**Exercise brief:**
Report, as a bare number, how many lines in the data contain "HALL".

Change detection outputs

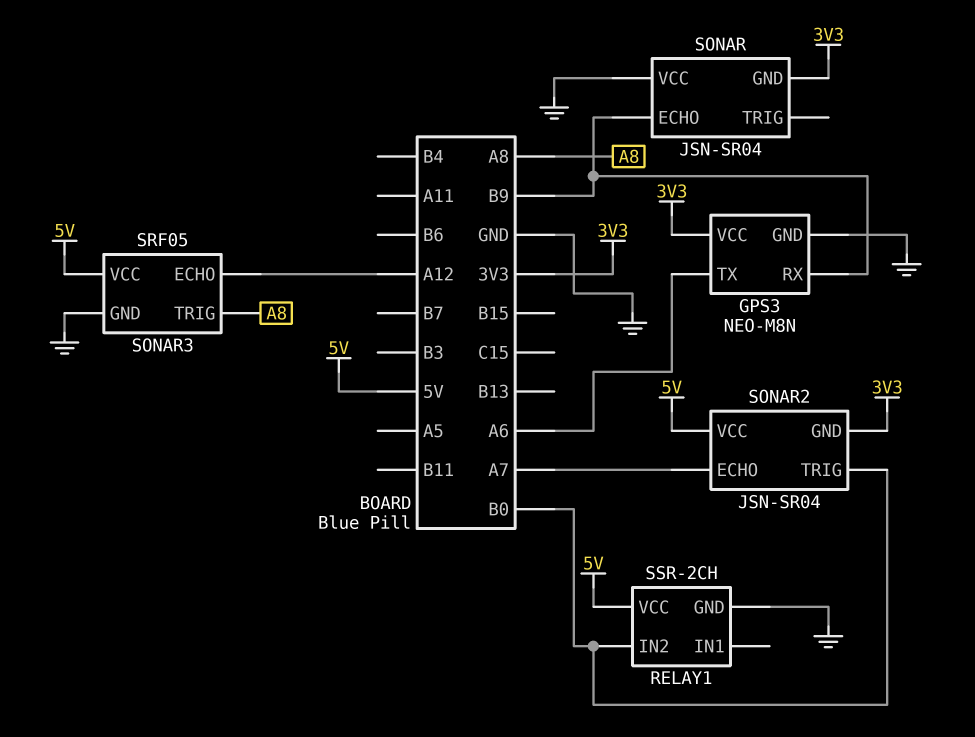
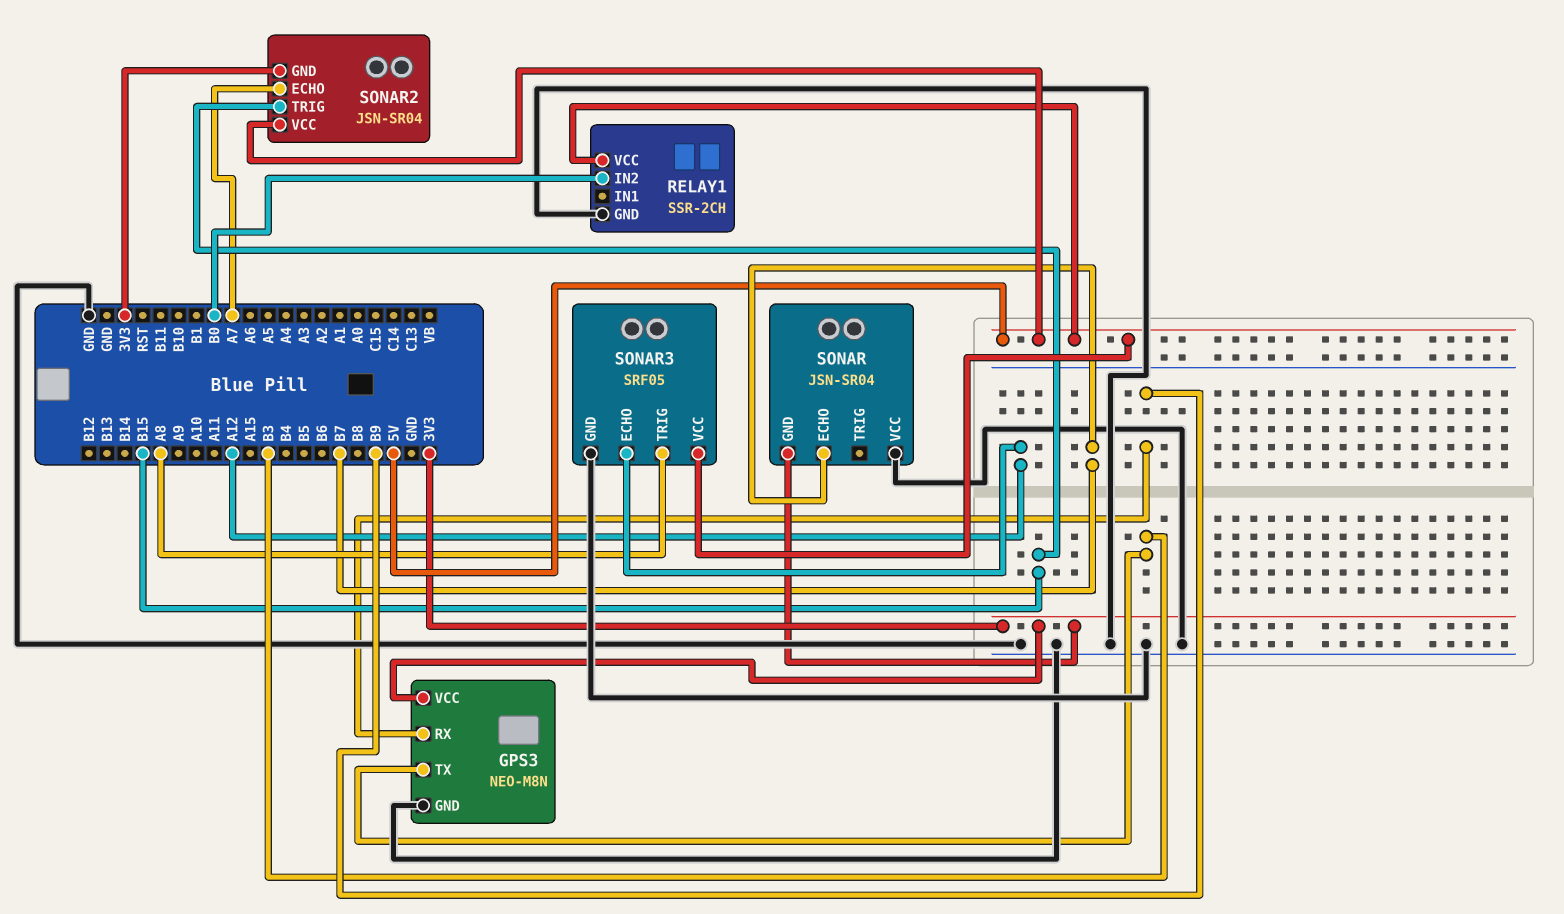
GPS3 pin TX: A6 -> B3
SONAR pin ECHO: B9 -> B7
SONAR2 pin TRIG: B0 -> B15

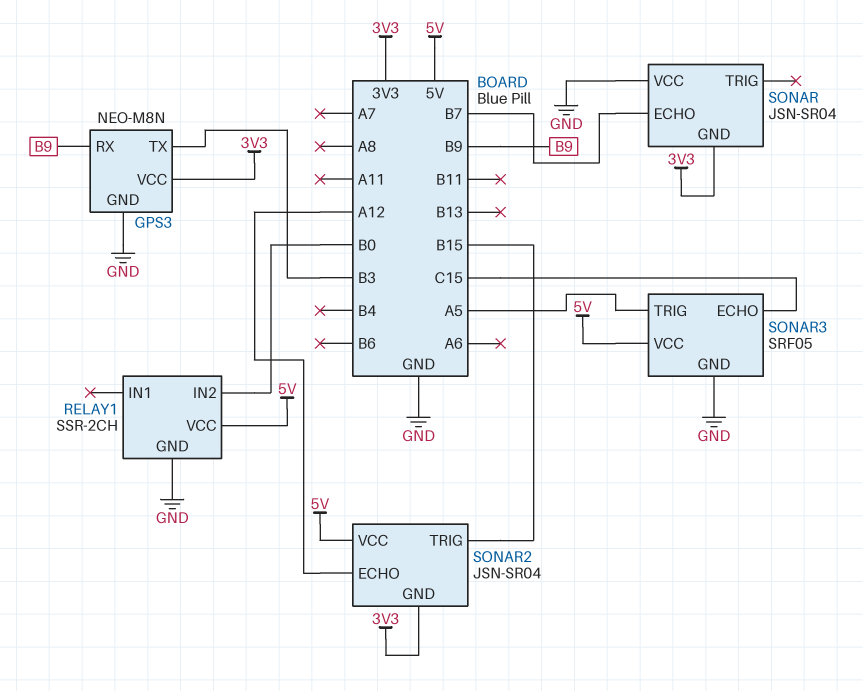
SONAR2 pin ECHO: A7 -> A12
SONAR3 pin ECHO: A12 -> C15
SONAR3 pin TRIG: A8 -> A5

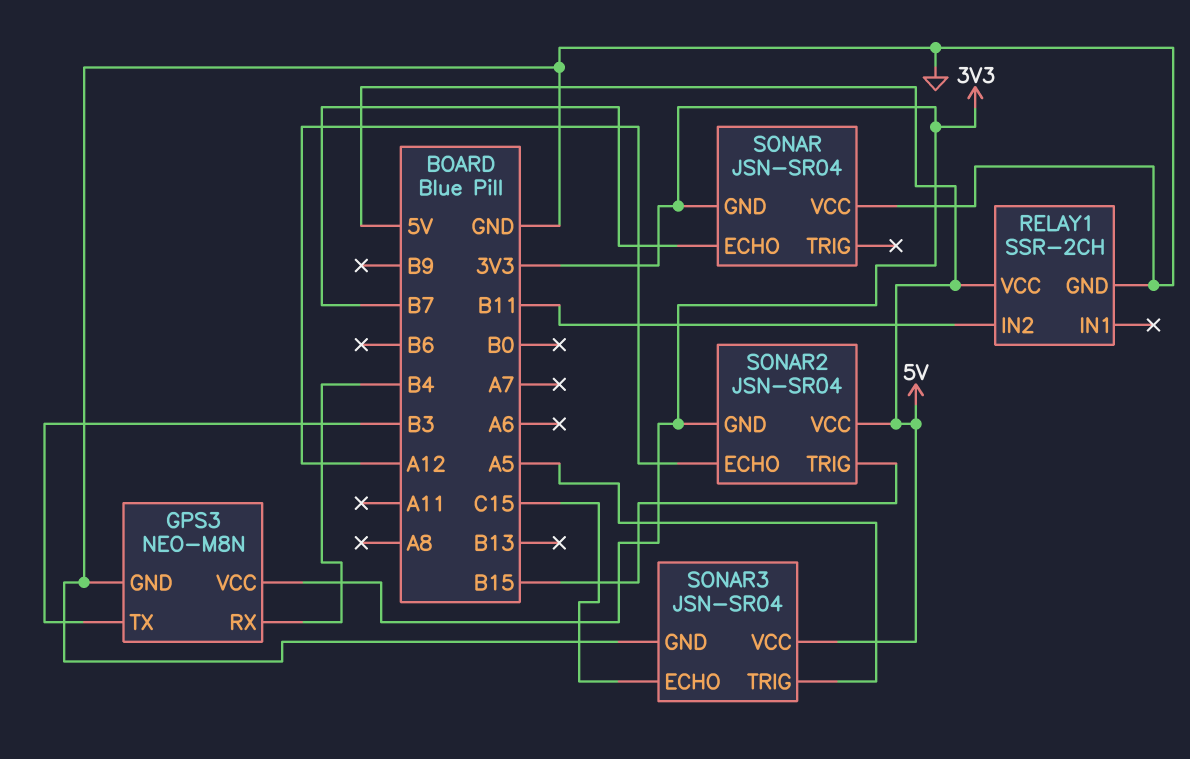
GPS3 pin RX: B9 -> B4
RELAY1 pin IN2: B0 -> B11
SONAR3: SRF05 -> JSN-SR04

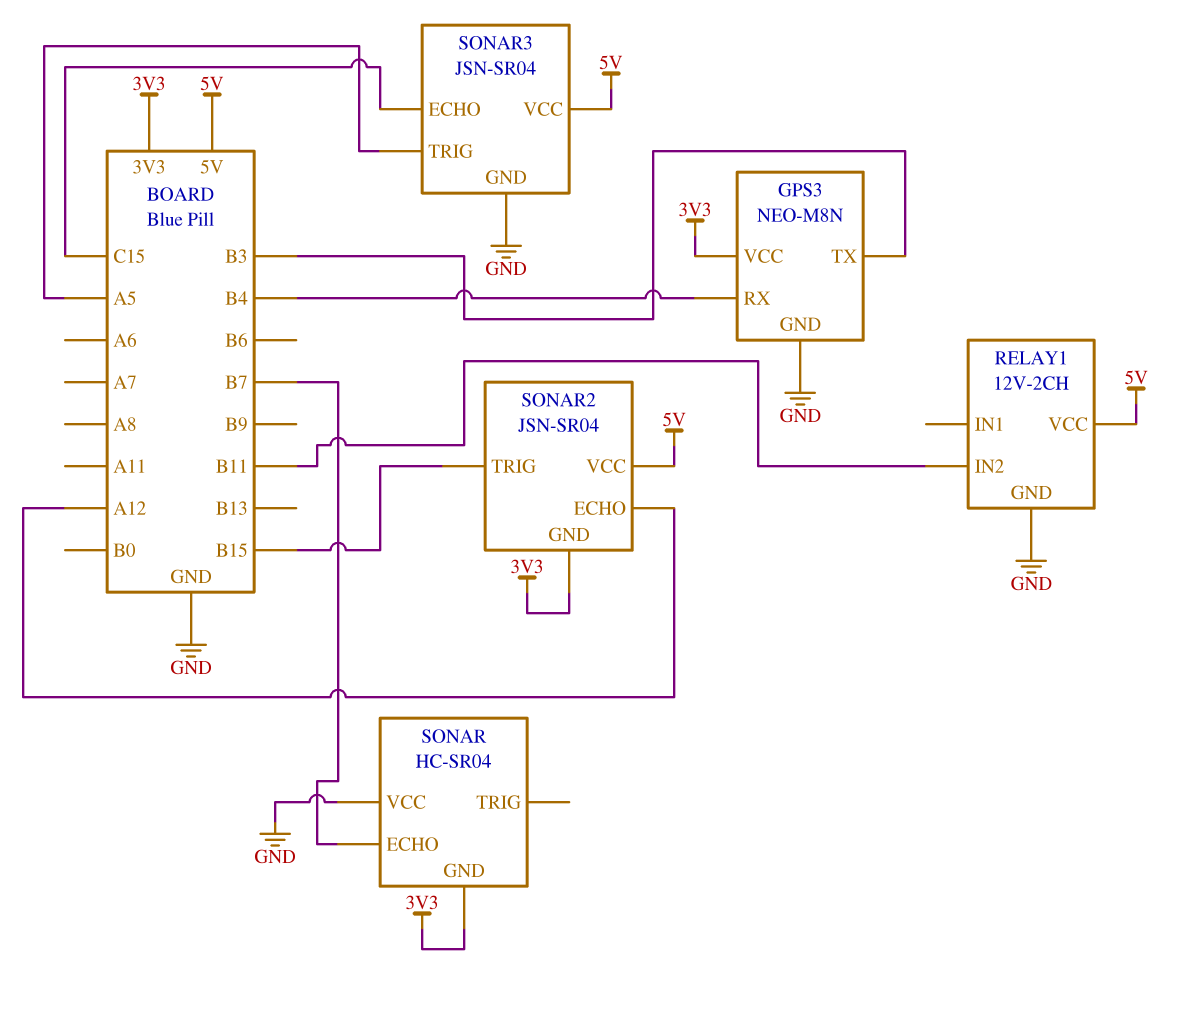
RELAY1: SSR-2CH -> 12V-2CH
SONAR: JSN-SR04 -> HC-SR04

==

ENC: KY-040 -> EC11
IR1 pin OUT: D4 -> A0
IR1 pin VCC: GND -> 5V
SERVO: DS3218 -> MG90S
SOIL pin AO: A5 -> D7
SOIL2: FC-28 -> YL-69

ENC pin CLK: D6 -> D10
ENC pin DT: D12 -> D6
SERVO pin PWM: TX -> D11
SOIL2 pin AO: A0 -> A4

--

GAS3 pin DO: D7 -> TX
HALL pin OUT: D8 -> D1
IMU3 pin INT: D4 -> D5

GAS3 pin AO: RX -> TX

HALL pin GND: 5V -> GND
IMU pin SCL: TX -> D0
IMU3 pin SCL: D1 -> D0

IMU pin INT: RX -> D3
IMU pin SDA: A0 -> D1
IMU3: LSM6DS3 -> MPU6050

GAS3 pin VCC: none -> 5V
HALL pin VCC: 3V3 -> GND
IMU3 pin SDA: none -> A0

**Solution to this exercise:**
3